## Required action:
Copy each line of the data below, character for character.

START Data supplied

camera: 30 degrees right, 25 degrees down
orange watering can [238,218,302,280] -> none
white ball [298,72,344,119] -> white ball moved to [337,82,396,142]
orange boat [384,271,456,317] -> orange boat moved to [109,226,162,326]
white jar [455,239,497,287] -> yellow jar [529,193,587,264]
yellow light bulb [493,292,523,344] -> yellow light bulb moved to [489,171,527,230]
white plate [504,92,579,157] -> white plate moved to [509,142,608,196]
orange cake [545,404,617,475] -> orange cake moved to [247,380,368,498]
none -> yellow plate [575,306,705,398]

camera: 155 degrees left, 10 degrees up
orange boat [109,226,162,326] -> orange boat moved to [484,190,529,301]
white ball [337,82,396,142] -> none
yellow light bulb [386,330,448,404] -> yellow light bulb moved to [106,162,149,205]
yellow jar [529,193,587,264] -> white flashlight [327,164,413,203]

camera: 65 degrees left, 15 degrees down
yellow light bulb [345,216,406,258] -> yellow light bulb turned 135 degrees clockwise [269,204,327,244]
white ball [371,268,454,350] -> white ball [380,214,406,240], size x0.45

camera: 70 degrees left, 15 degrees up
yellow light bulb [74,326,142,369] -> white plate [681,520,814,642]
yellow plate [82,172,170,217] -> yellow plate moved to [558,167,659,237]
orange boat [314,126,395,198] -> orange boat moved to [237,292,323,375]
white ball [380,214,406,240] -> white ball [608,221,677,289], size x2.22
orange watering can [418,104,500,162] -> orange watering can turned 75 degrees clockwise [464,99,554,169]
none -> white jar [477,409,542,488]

END Data supplied

## Response area:
camera: 30 degrees right, 25 degrees down
orange watering can [238,218,302,280] -> none
white ball [298,72,344,119] -> white ball moved to [337,82,396,142]
orange boat [384,271,456,317] -> orange boat moved to [109,226,162,326]
white jar [455,239,497,287] -> yellow jar [529,193,587,264]
yellow light bulb [493,292,523,344] -> yellow light bulb moved to [489,171,527,230]
white plate [504,92,579,157] -> white plate moved to [509,142,608,196]
orange cake [545,404,617,475] -> orange cake moved to [247,380,368,498]
none -> yellow plate [575,306,705,398]

camera: 155 degrees left, 10 degrees up
orange boat [109,226,162,326] -> orange boat moved to [484,190,529,301]
white ball [337,82,396,142] -> none
yellow light bulb [386,330,448,404] -> yellow light bulb moved to [106,162,149,205]
yellow jar [529,193,587,264] -> white flashlight [327,164,413,203]

camera: 65 degrees left, 15 degrees down
yellow light bulb [345,216,406,258] -> yellow light bulb turned 135 degrees clockwise [269,204,327,244]
white ball [371,268,454,350] -> white ball [380,214,406,240], size x0.45

camera: 70 degrees left, 15 degrees up
yellow light bulb [74,326,142,369] -> white plate [681,520,814,642]
yellow plate [82,172,170,217] -> yellow plate moved to [558,167,659,237]
orange boat [314,126,395,198] -> orange boat moved to [237,292,323,375]
white ball [380,214,406,240] -> white ball [608,221,677,289], size x2.22
orange watering can [418,104,500,162] -> orange watering can turned 75 degrees clockwise [464,99,554,169]
none -> white jar [477,409,542,488]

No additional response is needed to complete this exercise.